===== Given records =====
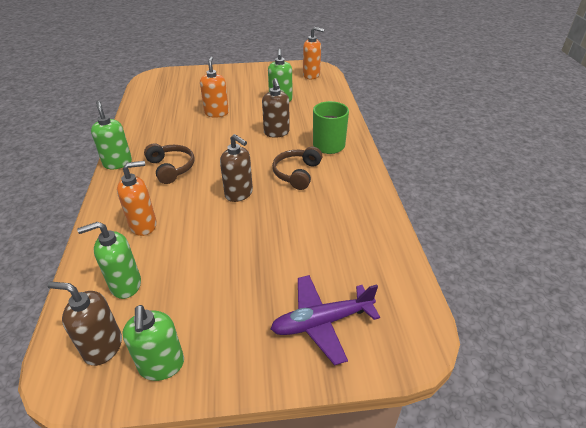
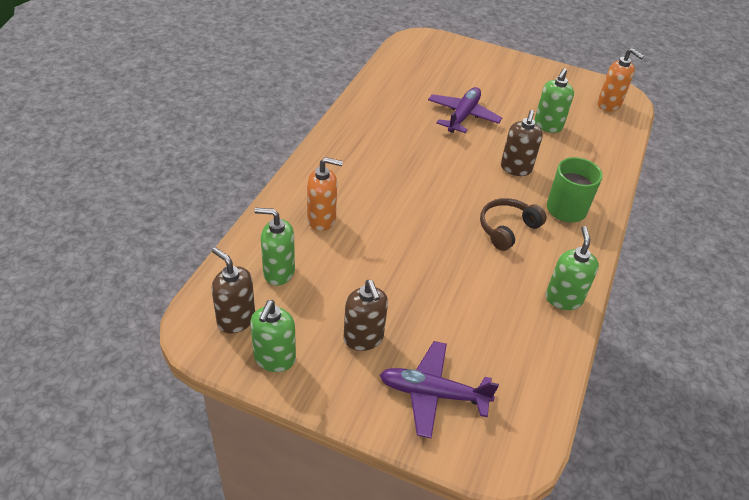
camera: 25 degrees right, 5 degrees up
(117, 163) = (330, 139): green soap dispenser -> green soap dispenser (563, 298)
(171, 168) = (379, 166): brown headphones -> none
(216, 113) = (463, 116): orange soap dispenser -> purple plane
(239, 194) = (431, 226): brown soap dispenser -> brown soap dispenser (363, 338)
=====
===== Given records =====
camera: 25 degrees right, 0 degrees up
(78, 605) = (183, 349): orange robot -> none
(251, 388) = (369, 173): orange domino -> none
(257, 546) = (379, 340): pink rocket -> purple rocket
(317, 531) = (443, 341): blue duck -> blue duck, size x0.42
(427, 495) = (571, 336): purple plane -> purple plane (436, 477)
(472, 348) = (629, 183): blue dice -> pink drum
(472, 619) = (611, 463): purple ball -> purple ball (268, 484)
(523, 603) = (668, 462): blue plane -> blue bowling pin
=====
===== Given records =====
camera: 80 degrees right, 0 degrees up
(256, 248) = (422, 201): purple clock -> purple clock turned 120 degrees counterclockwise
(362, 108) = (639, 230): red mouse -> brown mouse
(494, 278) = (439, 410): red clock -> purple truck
=====
**Your goal**
Print the lines above from the one with "camera: 25 degrees right, 5 degrees up" through the one with "(239, 194) = (431, 226): brown", both included, exactly as written and nothing more.

**Reply to the task**
camera: 25 degrees right, 5 degrees up
(117, 163) = (330, 139): green soap dispenser -> green soap dispenser (563, 298)
(171, 168) = (379, 166): brown headphones -> none
(216, 113) = (463, 116): orange soap dispenser -> purple plane
(239, 194) = (431, 226): brown soap dispenser -> brown soap dispenser (363, 338)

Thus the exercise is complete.